(Data records)
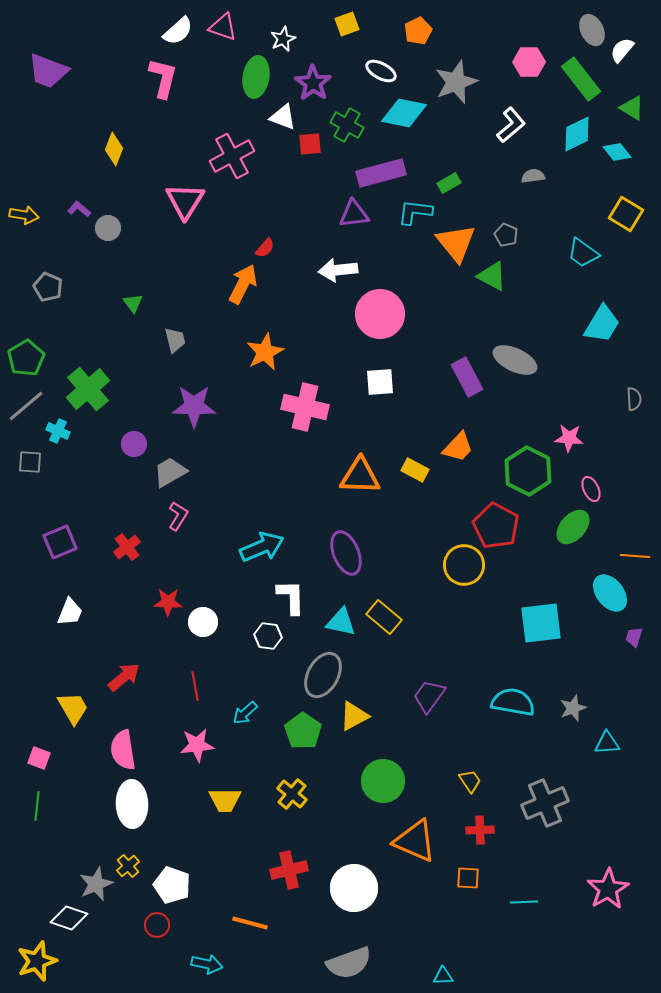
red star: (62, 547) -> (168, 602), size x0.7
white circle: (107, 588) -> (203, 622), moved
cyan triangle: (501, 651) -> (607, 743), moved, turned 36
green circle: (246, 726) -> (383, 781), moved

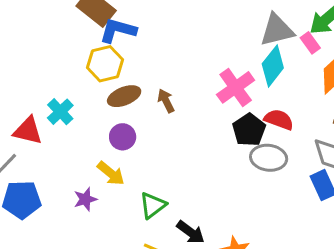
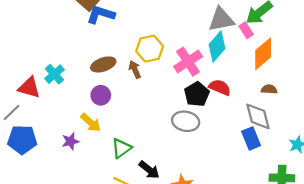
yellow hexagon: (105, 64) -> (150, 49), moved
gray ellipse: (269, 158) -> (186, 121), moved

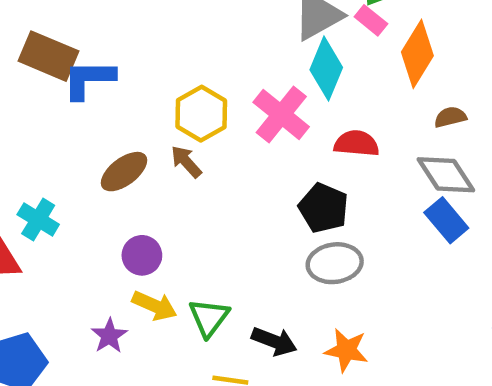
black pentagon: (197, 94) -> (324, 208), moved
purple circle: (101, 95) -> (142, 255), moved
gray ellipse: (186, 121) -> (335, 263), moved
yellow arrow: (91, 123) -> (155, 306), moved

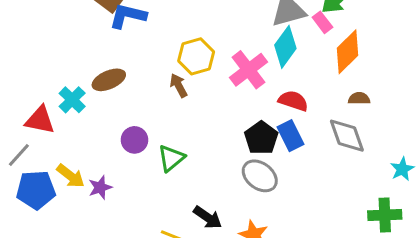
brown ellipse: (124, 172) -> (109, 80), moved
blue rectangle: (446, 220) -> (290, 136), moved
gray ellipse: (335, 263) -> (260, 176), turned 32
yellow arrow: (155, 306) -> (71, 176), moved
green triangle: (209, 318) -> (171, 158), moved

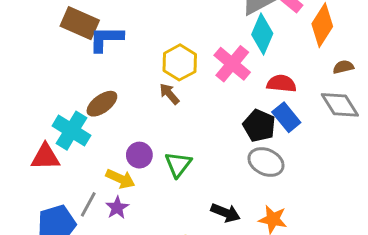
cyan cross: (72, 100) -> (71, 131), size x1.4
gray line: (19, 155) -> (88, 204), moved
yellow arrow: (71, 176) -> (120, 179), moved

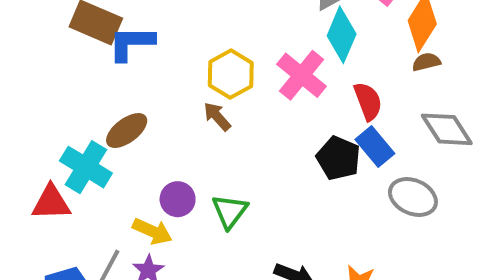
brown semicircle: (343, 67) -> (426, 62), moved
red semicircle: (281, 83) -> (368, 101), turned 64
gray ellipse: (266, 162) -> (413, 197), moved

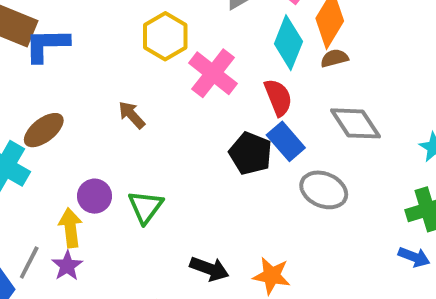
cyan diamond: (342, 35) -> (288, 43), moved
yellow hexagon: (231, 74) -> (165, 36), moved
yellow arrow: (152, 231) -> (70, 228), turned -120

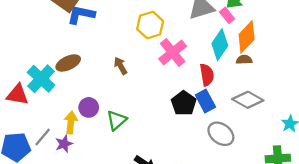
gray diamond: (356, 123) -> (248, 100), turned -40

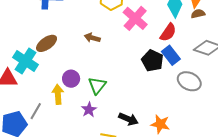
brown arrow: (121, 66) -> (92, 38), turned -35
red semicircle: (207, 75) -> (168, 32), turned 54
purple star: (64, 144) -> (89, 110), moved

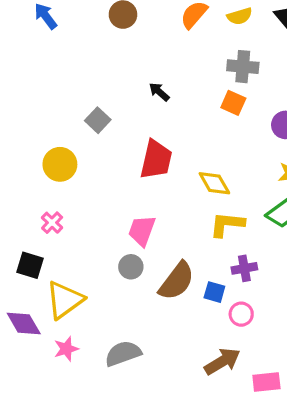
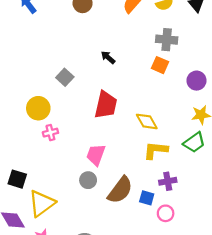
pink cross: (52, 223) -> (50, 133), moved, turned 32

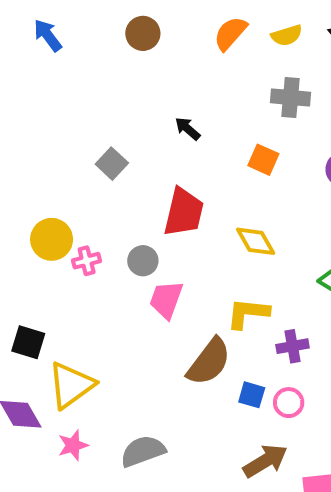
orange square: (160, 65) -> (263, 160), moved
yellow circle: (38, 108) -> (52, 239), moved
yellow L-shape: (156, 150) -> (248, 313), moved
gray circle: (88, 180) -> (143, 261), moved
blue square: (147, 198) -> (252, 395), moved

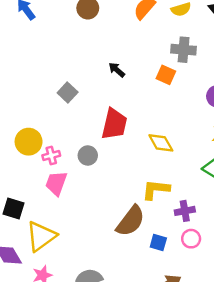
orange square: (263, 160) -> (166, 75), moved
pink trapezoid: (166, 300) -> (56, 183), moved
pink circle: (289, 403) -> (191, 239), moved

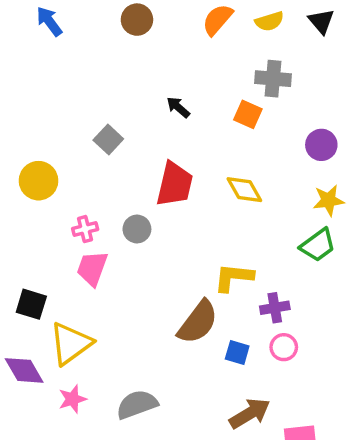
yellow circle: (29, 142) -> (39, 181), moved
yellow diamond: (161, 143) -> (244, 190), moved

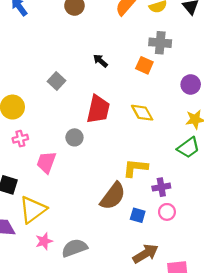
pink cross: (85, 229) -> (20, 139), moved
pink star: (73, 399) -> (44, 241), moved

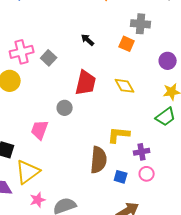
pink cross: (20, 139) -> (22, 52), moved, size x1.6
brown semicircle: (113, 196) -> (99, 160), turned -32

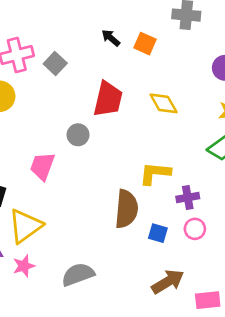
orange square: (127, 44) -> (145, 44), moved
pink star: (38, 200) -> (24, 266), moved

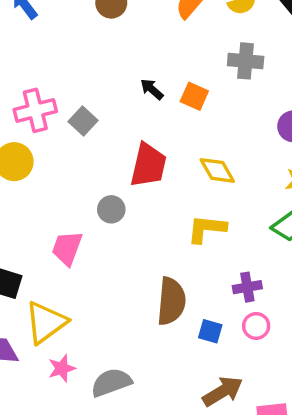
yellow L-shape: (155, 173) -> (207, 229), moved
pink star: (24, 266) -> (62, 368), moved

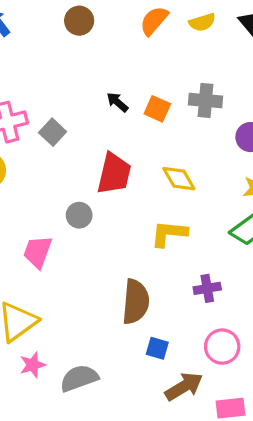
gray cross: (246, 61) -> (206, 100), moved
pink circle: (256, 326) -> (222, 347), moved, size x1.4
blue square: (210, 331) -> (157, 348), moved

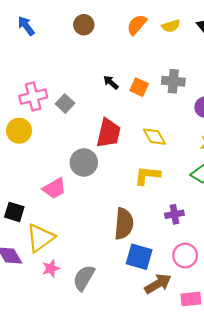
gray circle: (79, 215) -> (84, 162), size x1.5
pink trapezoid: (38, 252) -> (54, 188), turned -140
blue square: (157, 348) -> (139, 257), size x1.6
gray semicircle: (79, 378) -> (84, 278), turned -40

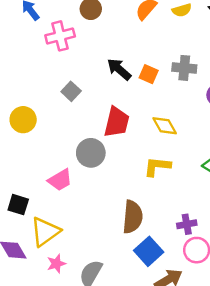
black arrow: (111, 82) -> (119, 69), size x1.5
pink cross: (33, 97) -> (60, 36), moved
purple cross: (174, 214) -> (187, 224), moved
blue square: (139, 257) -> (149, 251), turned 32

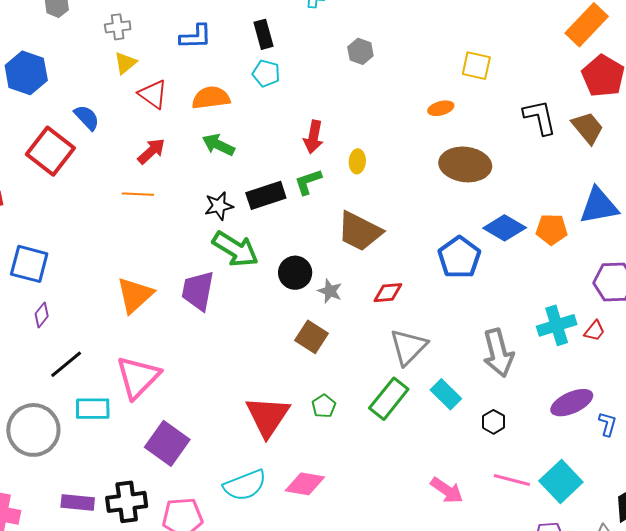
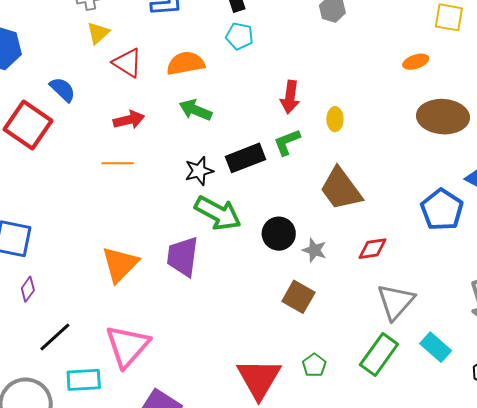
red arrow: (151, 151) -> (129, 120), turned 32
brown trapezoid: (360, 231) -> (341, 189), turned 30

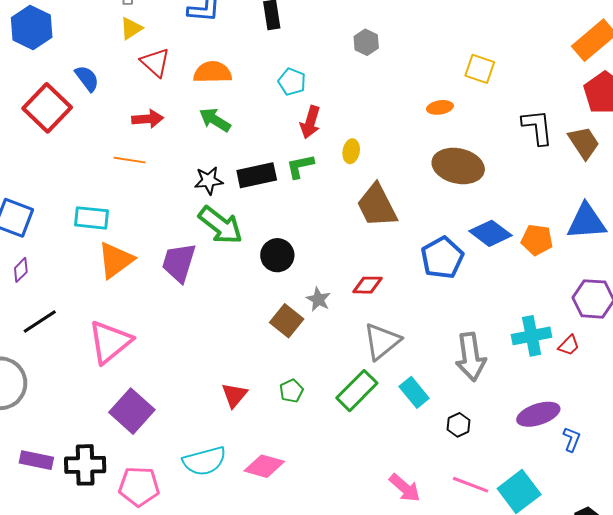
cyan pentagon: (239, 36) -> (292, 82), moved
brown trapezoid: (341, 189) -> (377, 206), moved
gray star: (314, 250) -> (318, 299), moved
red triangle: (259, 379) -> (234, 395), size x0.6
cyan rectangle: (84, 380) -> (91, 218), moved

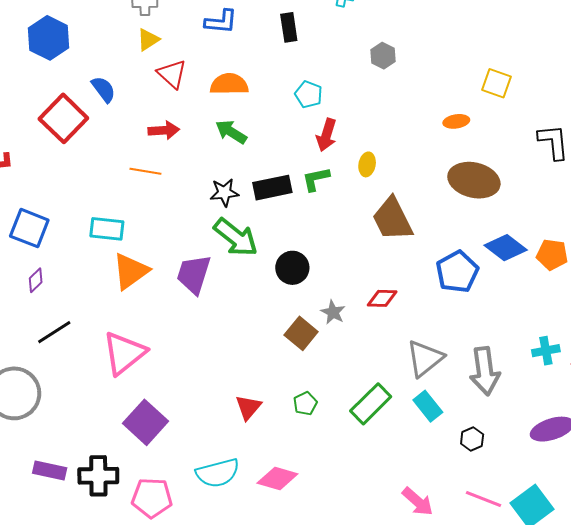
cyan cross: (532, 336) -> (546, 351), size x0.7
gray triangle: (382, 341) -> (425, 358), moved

• Activity:
Using the data above, output the line that has "pink cross: (85, 229) -> (20, 139), moved", the line that has "blue square: (210, 331) -> (157, 348), moved", and whatever lines fall between, each exactly as it stands and without pictures.

• Written reply:
pink cross: (85, 229) -> (20, 139), moved
pink star: (73, 399) -> (44, 241), moved

pink cross: (20, 139) -> (22, 52), moved, size x1.6
brown semicircle: (113, 196) -> (99, 160), turned -32

orange square: (127, 44) -> (145, 44), moved
pink star: (38, 200) -> (24, 266), moved

yellow L-shape: (155, 173) -> (207, 229), moved
pink star: (24, 266) -> (62, 368), moved

gray cross: (246, 61) -> (206, 100), moved
pink circle: (256, 326) -> (222, 347), moved, size x1.4
blue square: (210, 331) -> (157, 348), moved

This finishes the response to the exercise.